▶ **Directions**
If a line in the data below contains "book", copy it.

▶ **Excerpted data**
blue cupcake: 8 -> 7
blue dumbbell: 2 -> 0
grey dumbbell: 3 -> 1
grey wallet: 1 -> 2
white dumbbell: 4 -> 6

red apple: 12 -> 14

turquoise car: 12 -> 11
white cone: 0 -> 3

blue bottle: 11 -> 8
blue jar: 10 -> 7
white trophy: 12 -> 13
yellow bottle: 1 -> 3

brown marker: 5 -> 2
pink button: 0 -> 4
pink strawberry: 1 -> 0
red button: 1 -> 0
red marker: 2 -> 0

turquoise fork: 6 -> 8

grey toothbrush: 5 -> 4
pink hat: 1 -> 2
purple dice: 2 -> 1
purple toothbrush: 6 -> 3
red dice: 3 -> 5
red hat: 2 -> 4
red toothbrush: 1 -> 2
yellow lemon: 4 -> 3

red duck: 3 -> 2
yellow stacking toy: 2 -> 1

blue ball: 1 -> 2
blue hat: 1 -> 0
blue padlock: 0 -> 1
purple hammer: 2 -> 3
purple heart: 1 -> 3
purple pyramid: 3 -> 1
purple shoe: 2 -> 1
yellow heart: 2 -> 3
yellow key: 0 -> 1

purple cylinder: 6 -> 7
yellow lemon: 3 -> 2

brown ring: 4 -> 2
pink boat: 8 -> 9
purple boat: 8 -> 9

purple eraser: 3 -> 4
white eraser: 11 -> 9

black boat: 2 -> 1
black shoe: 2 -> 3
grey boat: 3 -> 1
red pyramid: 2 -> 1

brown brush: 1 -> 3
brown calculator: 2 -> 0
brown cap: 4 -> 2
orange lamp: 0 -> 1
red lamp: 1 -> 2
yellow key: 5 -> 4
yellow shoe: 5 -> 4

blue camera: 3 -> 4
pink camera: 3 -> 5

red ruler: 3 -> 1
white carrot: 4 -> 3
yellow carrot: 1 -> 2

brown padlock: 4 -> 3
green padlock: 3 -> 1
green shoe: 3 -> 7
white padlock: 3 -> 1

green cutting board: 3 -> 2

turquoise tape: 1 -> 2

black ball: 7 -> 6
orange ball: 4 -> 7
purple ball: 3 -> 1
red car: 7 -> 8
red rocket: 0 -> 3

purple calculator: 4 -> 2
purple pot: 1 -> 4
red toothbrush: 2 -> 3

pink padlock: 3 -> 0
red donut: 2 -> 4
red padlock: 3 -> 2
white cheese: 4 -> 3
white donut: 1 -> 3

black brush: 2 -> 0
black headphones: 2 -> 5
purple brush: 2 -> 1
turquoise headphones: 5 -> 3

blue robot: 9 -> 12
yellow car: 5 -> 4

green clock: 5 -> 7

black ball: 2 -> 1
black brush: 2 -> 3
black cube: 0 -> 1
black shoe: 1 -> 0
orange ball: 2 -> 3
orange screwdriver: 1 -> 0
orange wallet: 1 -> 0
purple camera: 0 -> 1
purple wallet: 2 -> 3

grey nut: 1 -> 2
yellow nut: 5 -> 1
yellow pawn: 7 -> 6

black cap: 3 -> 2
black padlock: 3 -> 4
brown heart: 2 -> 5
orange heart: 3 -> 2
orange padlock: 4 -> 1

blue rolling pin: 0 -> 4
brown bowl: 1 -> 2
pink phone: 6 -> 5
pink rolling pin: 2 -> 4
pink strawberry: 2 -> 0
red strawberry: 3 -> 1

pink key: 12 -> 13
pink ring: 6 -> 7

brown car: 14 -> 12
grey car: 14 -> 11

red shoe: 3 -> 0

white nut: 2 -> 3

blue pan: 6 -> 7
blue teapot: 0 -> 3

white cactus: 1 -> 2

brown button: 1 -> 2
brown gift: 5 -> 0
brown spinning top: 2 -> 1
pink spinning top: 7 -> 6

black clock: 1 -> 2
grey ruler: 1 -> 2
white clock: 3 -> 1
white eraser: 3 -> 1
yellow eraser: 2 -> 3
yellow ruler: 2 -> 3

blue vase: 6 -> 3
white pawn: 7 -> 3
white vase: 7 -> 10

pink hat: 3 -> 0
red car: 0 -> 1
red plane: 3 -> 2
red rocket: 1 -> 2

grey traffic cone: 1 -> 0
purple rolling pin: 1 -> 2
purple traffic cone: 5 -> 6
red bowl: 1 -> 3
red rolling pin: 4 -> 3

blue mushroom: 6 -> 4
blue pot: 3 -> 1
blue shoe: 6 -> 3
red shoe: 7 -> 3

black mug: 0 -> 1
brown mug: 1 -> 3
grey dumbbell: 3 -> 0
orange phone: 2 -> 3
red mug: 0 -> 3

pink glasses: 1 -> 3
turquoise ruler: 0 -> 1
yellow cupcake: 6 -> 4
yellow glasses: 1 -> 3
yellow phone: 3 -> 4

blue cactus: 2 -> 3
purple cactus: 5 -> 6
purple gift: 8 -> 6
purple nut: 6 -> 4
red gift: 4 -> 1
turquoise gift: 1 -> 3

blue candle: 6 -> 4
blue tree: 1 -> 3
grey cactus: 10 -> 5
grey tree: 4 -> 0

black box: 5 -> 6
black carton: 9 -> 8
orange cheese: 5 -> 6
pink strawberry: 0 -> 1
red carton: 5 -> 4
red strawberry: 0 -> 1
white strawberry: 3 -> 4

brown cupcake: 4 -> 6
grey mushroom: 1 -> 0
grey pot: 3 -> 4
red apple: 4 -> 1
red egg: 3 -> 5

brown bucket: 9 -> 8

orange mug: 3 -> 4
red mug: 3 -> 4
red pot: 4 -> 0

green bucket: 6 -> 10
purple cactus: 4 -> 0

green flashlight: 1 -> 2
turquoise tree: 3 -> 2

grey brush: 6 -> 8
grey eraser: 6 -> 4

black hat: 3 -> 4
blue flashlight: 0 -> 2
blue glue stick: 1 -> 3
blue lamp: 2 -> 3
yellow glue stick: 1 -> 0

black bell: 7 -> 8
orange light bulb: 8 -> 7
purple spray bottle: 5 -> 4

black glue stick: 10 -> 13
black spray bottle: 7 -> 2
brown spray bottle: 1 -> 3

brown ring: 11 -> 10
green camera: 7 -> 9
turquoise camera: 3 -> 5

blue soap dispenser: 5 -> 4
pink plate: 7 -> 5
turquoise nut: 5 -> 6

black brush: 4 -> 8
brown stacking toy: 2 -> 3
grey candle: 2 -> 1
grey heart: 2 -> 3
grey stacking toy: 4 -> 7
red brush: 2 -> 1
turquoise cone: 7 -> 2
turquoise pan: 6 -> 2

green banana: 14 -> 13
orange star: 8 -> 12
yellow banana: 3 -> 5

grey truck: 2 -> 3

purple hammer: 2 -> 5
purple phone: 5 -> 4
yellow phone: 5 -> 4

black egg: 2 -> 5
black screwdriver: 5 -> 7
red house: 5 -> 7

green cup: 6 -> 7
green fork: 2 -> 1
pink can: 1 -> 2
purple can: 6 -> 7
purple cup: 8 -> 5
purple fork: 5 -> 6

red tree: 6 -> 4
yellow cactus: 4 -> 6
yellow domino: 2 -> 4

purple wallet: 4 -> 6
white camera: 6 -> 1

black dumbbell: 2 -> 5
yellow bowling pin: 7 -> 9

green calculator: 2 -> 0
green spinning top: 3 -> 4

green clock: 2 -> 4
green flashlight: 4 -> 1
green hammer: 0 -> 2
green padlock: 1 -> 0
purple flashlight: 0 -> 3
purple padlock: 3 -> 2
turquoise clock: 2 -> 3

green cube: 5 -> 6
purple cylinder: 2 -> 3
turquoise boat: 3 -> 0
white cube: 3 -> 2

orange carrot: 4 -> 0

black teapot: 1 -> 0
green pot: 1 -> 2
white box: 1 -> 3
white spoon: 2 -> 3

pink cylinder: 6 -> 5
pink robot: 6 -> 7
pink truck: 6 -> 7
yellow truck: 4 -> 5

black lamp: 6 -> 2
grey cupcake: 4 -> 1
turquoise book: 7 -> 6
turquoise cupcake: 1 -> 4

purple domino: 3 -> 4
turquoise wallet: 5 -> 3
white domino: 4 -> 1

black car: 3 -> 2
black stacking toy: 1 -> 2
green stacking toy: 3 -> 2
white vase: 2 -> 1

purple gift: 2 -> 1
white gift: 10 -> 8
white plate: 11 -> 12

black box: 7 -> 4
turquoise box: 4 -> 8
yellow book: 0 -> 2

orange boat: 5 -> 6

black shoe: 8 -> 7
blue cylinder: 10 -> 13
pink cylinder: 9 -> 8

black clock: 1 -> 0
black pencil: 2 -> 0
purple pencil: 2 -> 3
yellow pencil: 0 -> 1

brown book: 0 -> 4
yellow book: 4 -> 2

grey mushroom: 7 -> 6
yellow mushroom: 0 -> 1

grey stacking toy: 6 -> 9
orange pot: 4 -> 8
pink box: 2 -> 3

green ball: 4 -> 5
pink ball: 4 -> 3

▶ **Result of the task**
turquoise book: 7 -> 6
yellow book: 0 -> 2
brown book: 0 -> 4
yellow book: 4 -> 2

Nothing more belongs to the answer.